EXTRACTED MATERIAL:
——————————

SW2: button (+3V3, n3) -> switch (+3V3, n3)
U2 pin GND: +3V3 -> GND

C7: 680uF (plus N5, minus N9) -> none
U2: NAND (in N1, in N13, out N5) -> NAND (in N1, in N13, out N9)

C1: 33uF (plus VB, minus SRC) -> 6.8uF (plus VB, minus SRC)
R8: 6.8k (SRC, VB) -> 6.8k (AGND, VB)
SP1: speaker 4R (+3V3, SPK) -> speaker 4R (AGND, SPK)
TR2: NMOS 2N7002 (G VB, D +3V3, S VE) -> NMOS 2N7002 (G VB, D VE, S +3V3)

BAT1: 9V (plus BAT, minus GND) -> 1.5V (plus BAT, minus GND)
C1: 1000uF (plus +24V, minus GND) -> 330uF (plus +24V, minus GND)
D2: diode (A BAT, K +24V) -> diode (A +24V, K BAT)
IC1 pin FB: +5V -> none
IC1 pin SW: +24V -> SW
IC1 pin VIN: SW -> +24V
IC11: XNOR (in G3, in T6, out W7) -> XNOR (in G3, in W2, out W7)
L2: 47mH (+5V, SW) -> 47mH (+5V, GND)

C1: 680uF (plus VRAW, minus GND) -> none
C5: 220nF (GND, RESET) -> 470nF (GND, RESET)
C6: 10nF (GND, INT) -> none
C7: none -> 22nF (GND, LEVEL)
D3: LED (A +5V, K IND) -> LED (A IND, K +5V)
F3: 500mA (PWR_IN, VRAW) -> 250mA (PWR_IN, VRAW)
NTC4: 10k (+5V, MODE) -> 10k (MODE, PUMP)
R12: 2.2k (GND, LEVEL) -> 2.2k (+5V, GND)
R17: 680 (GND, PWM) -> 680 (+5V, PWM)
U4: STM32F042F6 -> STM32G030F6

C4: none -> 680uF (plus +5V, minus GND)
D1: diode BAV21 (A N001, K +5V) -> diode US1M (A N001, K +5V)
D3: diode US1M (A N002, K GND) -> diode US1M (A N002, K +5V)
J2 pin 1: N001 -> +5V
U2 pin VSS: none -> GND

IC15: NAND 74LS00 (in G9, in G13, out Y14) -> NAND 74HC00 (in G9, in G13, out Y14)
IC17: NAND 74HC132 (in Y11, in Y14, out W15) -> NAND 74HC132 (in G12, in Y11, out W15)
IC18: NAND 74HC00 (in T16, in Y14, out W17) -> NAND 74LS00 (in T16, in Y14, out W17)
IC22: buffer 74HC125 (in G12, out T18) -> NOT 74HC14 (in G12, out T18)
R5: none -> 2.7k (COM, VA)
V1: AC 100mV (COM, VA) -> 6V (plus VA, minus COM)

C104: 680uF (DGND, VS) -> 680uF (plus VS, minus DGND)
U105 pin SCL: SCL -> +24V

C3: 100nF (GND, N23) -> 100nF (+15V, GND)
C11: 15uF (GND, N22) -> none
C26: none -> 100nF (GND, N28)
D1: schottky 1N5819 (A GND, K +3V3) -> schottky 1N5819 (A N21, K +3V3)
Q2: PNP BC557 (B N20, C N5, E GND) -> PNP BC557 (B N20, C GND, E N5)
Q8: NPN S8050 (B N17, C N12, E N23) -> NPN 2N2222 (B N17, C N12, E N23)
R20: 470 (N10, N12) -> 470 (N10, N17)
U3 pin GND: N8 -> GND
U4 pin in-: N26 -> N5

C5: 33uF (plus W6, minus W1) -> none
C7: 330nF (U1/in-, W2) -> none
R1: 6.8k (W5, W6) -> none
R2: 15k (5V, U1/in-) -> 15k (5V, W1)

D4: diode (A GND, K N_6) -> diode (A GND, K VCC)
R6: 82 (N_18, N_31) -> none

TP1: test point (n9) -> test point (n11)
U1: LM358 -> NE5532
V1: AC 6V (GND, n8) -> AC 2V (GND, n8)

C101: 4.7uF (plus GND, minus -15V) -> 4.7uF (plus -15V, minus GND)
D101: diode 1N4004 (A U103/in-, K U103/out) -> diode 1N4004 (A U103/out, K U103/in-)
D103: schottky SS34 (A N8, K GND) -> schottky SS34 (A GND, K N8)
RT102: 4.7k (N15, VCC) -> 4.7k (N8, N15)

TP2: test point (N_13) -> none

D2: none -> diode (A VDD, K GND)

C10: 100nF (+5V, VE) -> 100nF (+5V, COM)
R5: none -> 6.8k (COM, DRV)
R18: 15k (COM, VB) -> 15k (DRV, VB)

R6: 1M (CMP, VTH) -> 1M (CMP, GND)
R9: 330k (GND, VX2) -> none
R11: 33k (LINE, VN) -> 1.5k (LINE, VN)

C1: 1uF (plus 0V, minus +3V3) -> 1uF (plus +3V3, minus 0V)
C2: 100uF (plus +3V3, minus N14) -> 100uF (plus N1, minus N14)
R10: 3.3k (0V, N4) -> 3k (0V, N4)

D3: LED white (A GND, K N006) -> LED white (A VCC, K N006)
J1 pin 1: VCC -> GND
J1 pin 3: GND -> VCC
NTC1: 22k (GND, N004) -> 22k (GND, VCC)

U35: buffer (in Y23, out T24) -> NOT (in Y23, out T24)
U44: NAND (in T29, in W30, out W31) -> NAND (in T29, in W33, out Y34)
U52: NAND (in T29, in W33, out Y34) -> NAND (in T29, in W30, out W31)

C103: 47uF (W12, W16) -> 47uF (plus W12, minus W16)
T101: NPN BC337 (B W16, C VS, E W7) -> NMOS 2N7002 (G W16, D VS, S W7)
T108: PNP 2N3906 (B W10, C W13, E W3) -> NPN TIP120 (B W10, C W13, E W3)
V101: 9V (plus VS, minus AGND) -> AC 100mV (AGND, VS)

——————————

TASK INSTRUCTIONS: Say how many lines of the entries above hold the string "buffer", and say nothing besides the number.

ANSWER TO THE EXERCISE: 2